WHAT YOU SHOULD DO
The answer must consist of each line below that holds the word "plus", copied as it stands.

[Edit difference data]

____

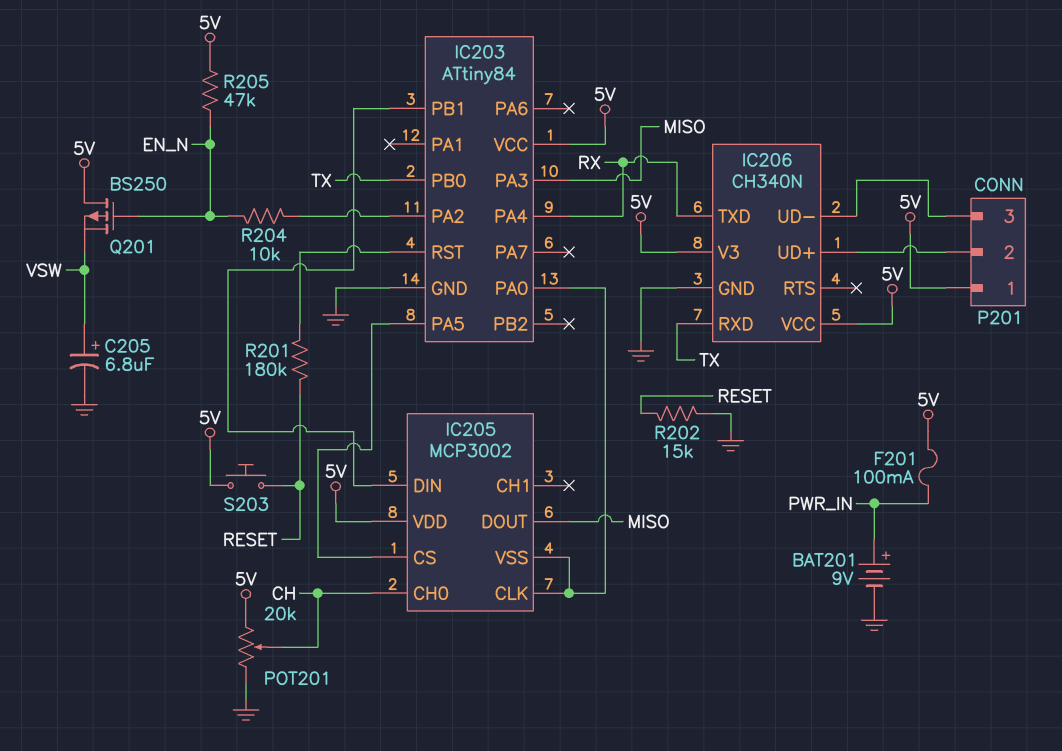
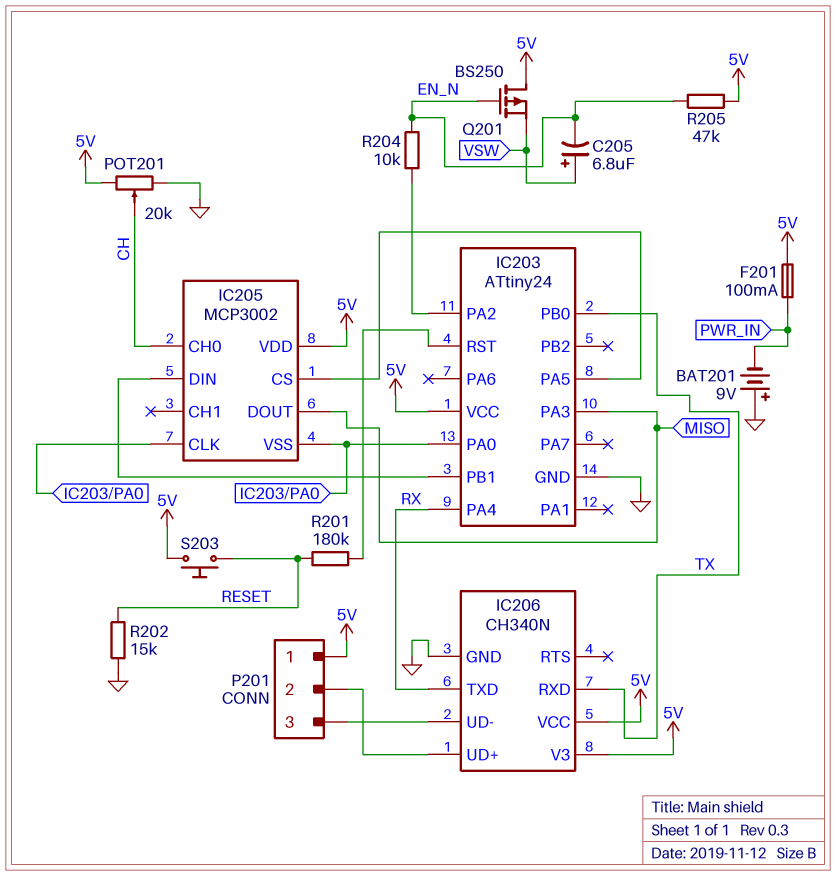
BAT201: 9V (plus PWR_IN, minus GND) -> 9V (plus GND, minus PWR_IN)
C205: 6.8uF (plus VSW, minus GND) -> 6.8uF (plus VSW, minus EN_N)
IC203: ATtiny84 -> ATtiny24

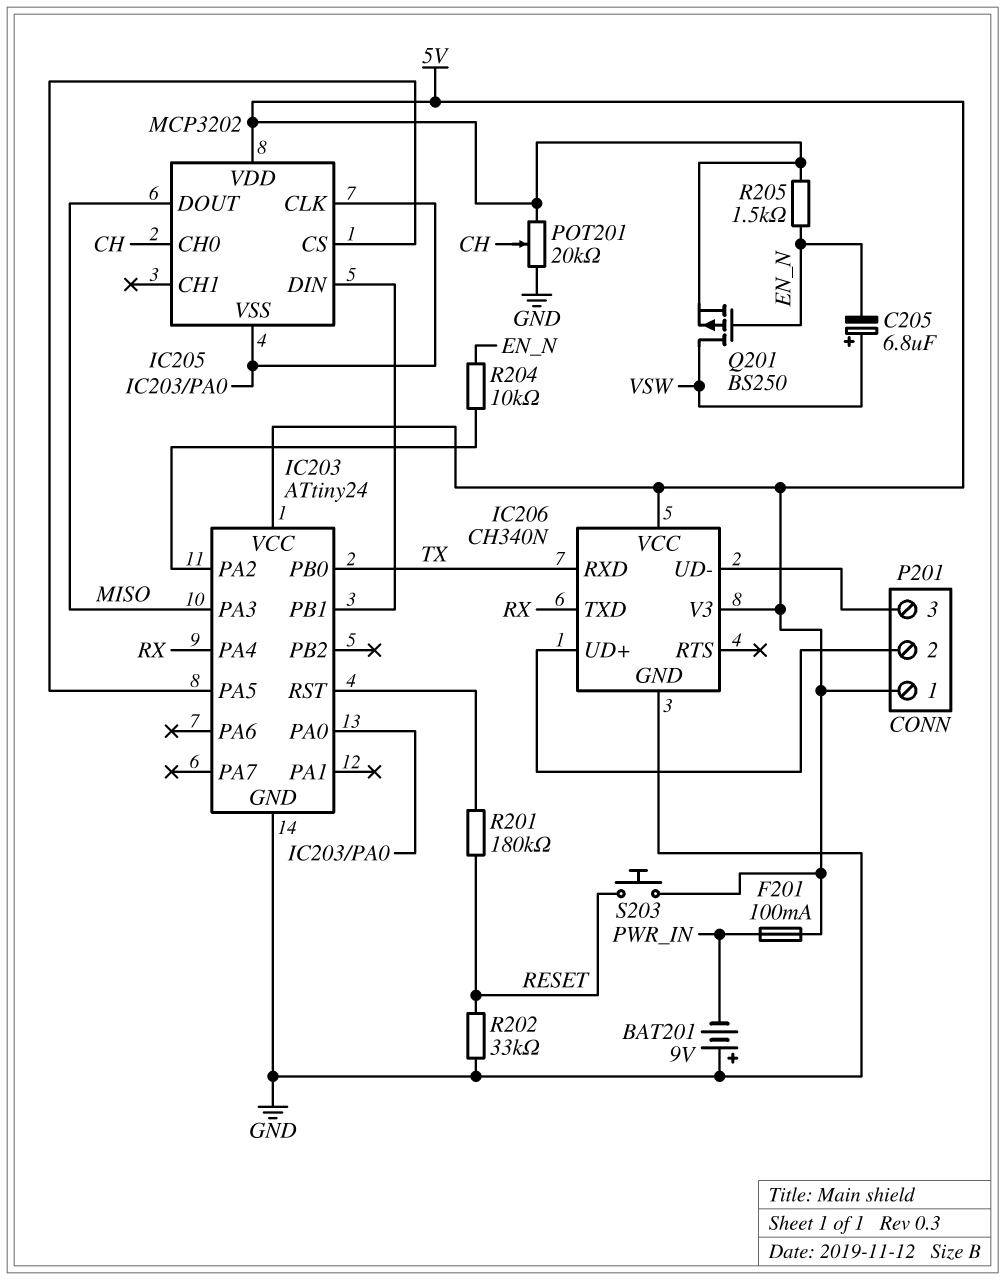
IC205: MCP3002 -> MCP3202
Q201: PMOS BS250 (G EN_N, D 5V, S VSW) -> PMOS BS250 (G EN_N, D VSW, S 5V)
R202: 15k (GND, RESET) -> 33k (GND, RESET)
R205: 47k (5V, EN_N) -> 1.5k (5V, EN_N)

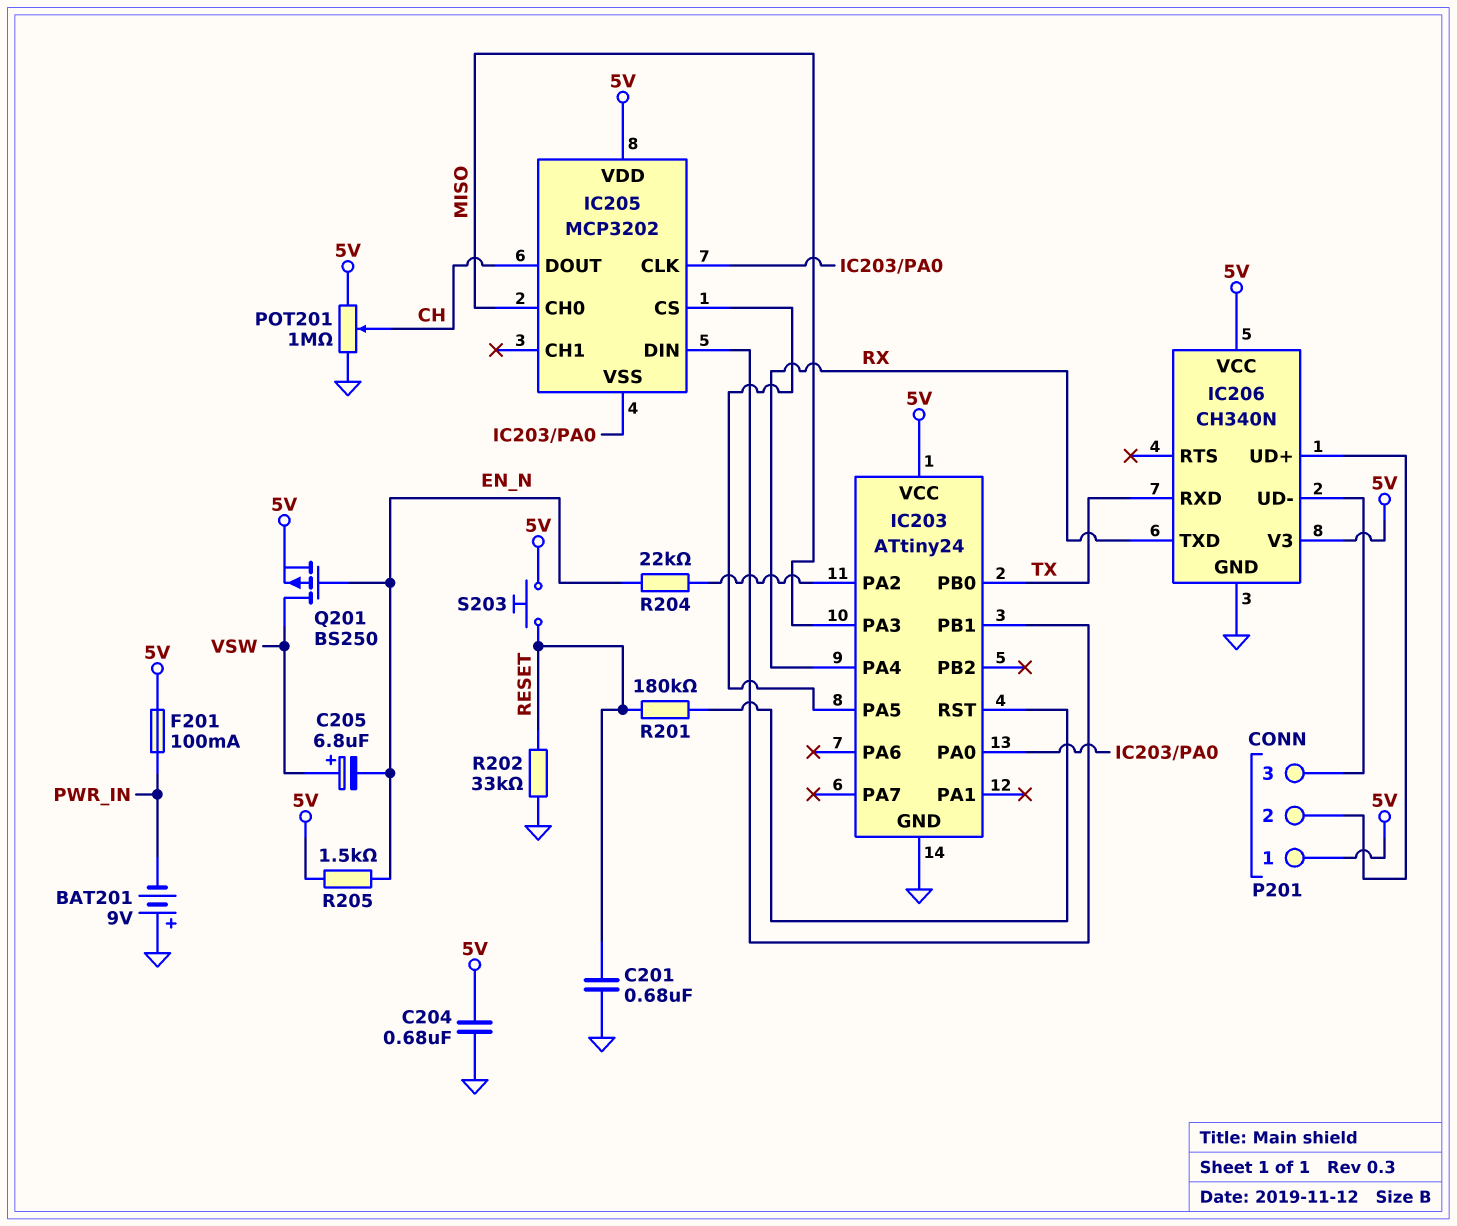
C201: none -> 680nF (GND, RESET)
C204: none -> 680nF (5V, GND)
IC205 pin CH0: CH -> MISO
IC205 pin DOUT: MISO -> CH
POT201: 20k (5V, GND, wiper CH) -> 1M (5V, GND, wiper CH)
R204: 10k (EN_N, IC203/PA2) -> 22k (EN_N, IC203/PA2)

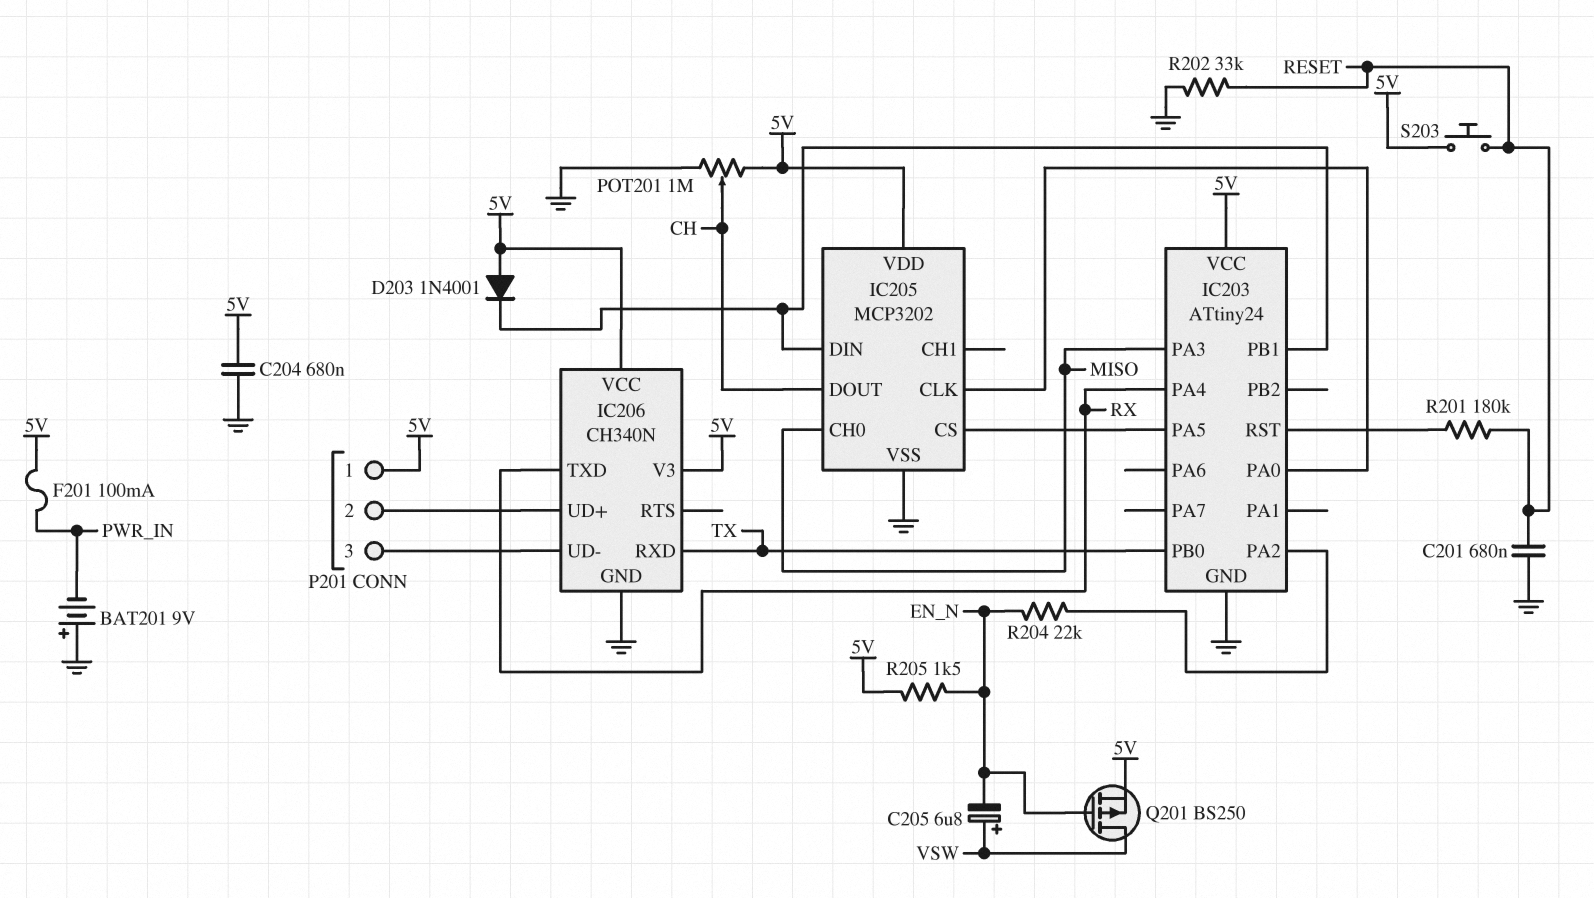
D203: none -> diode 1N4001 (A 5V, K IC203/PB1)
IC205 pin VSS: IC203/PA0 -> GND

____

TASK RESPONSE
BAT201: 9V (plus PWR_IN, minus GND) -> 9V (plus GND, minus PWR_IN)
C205: 6.8uF (plus VSW, minus GND) -> 6.8uF (plus VSW, minus EN_N)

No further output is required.